| DATA RECORDS |

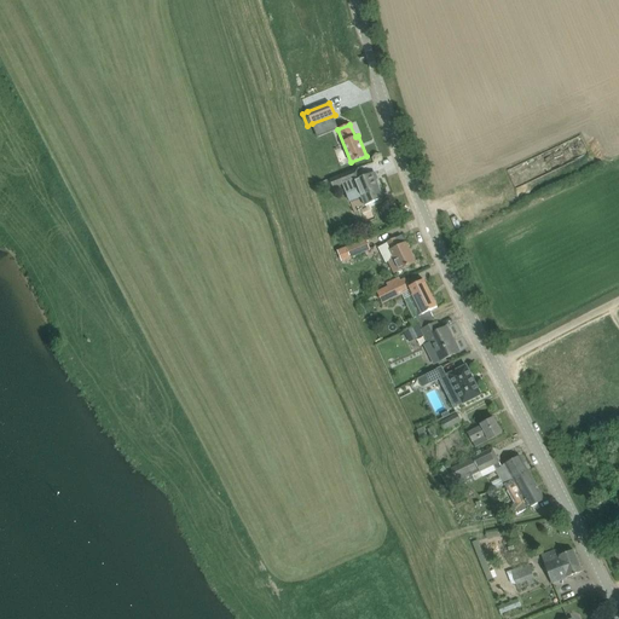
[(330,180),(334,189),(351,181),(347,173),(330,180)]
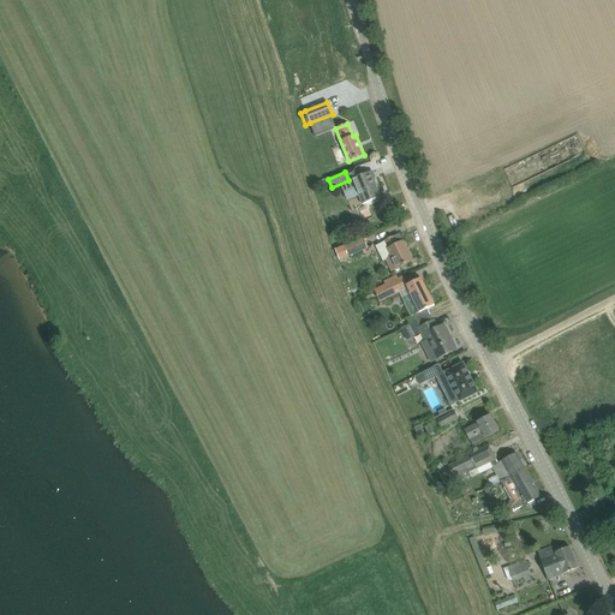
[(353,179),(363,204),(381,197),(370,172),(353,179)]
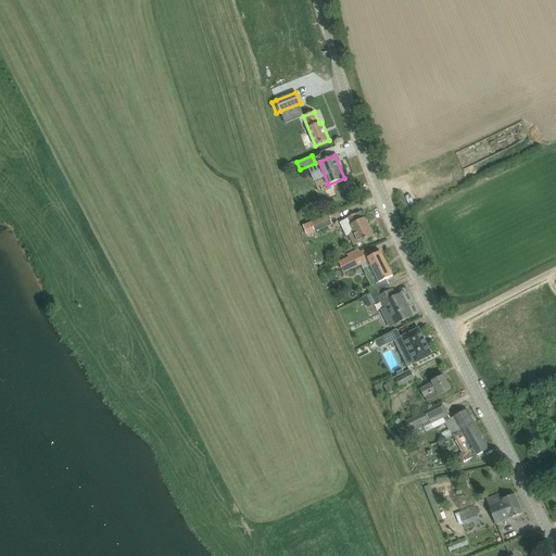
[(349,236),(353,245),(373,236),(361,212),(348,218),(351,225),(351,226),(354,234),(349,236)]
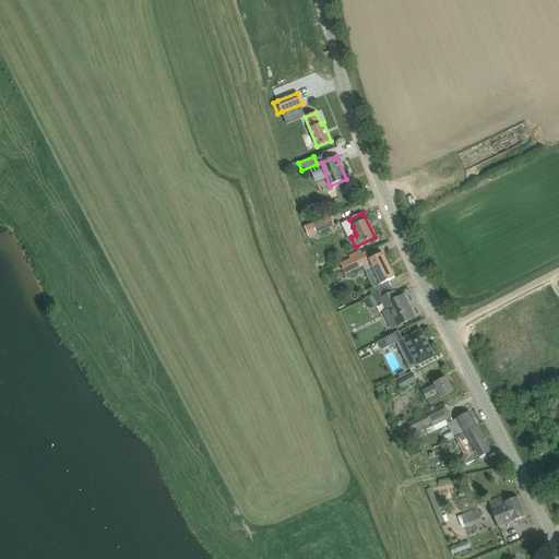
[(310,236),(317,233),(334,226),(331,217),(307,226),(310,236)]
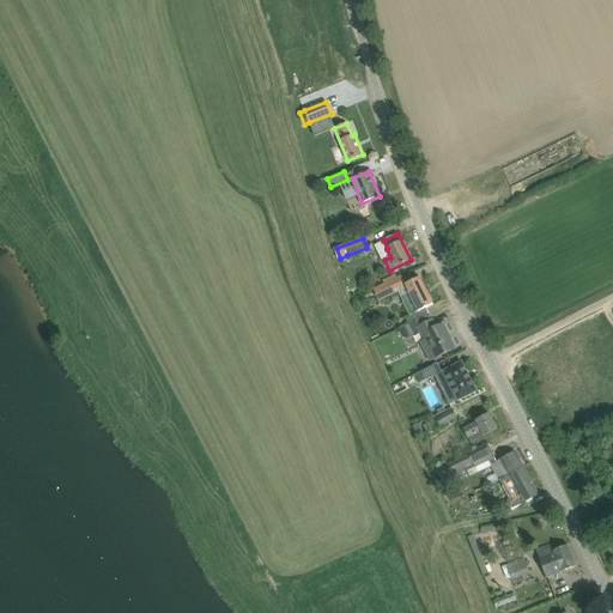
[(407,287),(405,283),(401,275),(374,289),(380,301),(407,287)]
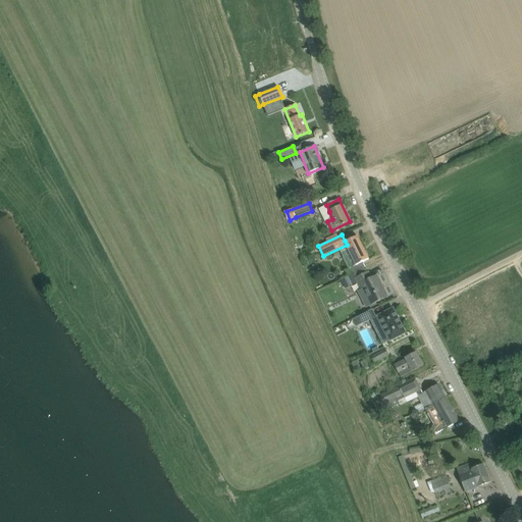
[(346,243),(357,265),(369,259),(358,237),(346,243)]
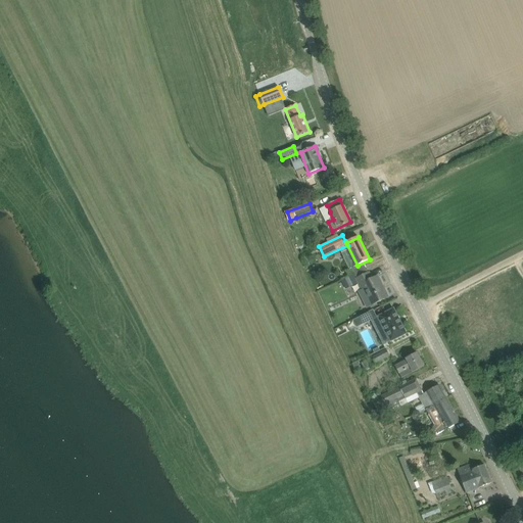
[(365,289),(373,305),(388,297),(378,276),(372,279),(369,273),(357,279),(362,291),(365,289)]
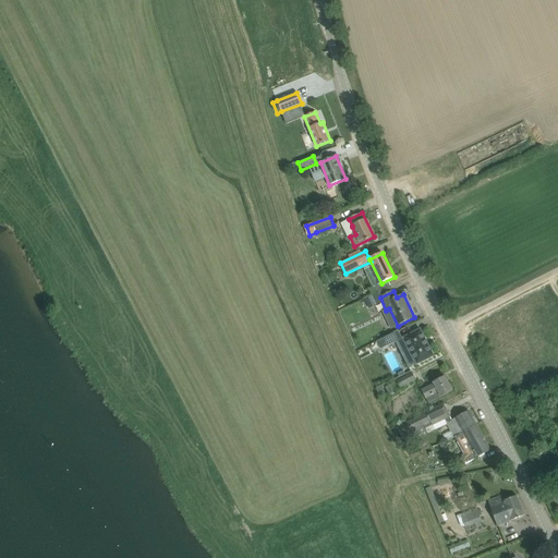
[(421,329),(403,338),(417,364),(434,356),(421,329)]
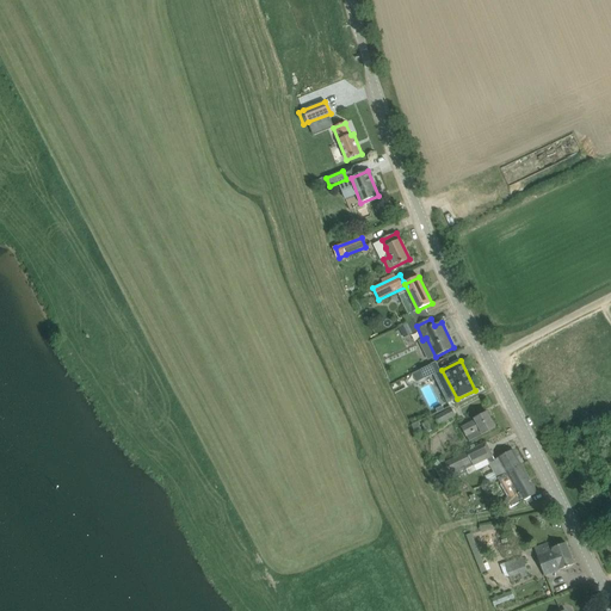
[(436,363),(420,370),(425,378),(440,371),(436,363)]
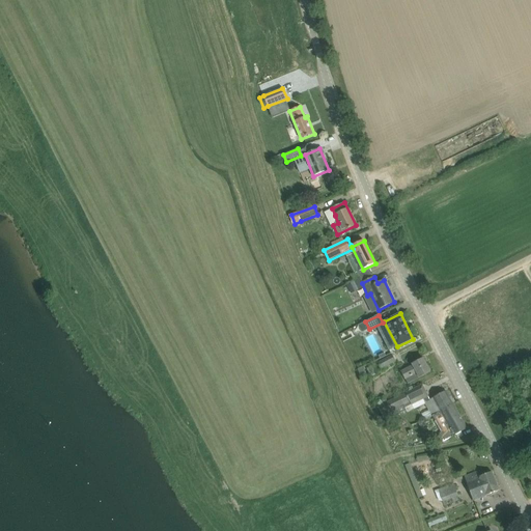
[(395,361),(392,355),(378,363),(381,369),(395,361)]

==

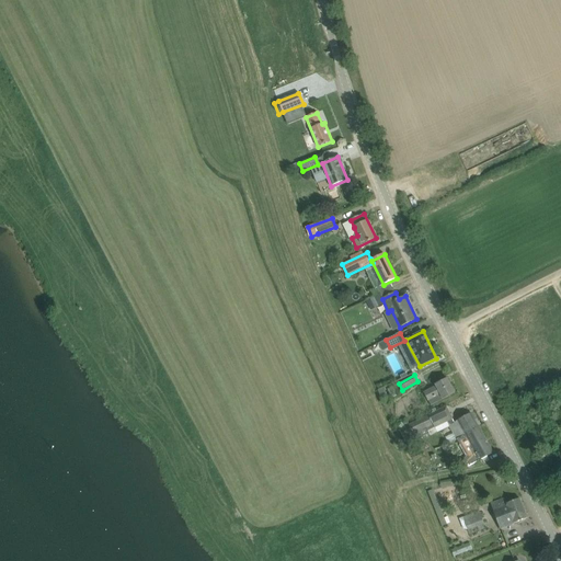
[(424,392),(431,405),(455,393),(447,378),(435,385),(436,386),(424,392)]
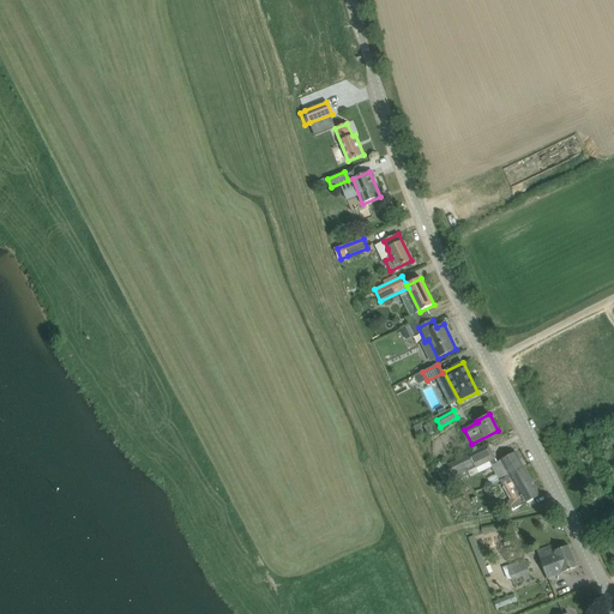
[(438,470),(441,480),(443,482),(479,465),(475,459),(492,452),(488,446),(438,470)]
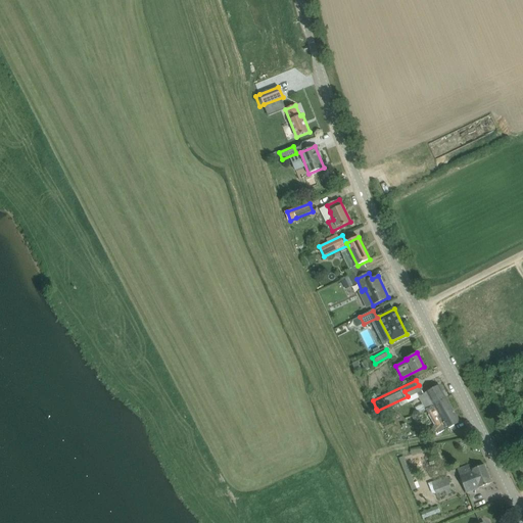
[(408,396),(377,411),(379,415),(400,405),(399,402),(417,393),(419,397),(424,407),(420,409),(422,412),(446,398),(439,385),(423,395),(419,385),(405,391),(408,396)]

| YOUR GOAL |
The reply should hold the entries above from the line with "[(407,287),(405,283),(401,275),(374,289),(380,301),(407,287)]" to the line with "[(395,361),(392,355),(378,363),(381,369),(395,361)]", duplicated exactly, pictures excluded.

| TASK SOLUTION |
[(407,287),(405,283),(401,275),(374,289),(380,301),(407,287)]
[(346,243),(357,265),(369,259),(358,237),(346,243)]
[(365,289),(373,305),(388,297),(378,276),(372,279),(369,273),(357,279),(362,291),(365,289)]
[(421,329),(403,338),(417,364),(434,356),(421,329)]
[(436,363),(420,370),(425,378),(440,371),(436,363)]
[(395,361),(392,355),(378,363),(381,369),(395,361)]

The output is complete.